Object transformation records:
────────────────────────────────────────

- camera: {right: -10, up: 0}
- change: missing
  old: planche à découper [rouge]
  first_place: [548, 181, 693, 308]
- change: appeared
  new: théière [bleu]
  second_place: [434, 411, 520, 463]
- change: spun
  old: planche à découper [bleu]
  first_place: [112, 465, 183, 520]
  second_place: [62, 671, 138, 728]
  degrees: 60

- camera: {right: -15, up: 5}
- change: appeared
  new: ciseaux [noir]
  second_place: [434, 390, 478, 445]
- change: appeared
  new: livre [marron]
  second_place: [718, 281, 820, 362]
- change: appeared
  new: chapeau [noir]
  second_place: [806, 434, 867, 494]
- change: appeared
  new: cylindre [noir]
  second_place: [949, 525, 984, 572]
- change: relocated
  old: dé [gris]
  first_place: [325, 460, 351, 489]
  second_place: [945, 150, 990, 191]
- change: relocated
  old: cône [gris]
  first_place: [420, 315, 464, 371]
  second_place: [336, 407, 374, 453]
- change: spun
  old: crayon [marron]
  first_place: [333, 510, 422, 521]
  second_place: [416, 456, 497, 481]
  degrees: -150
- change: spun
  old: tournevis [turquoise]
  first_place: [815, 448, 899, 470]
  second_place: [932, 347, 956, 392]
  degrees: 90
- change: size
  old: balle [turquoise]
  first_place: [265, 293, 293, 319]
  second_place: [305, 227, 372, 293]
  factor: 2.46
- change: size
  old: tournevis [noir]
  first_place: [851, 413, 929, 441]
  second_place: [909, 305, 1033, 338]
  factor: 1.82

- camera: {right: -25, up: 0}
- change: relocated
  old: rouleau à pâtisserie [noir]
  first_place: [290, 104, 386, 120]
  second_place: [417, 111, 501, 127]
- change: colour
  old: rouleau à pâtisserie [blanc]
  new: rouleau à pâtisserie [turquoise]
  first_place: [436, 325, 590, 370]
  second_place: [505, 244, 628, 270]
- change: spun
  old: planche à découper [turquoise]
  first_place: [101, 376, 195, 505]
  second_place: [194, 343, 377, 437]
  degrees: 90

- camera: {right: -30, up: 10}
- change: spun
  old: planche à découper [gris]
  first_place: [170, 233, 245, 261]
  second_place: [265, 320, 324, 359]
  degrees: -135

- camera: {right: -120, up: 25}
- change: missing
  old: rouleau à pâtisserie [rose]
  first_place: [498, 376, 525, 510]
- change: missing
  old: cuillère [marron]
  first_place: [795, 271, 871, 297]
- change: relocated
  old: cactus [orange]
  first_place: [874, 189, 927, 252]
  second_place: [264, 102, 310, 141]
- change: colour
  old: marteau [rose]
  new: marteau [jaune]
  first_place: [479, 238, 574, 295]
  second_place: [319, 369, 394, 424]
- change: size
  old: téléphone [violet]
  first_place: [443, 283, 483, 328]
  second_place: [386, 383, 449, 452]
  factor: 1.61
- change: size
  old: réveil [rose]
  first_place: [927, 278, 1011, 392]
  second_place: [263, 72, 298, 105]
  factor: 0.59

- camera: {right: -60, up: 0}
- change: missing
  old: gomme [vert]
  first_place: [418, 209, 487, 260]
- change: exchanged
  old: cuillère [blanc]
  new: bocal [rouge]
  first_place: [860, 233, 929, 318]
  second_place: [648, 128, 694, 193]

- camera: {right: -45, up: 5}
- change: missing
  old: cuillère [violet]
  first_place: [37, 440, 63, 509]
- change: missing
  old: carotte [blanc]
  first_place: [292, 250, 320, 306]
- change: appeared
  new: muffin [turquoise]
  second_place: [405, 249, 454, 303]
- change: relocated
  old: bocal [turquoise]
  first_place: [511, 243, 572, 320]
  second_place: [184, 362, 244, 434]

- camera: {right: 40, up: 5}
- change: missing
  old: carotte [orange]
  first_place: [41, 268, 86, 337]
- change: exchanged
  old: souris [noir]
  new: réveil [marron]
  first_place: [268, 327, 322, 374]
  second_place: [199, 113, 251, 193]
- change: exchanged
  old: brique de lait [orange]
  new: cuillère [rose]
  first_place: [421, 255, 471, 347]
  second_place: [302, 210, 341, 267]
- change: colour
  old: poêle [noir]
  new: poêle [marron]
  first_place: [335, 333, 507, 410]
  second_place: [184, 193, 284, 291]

────────────────────────────────────────

- The task: Look above for the line with "second_place: [909, 305, 1033, 338]" and the line with "new: rouleau à pâtisserie [turquoise]", and reproduce exactly those two lines plus every line between, nothing more.

- Response to the task:
  second_place: [909, 305, 1033, 338]
  factor: 1.82

- camera: {right: -25, up: 0}
- change: relocated
  old: rouleau à pâtisserie [noir]
  first_place: [290, 104, 386, 120]
  second_place: [417, 111, 501, 127]
- change: colour
  old: rouleau à pâtisserie [blanc]
  new: rouleau à pâtisserie [turquoise]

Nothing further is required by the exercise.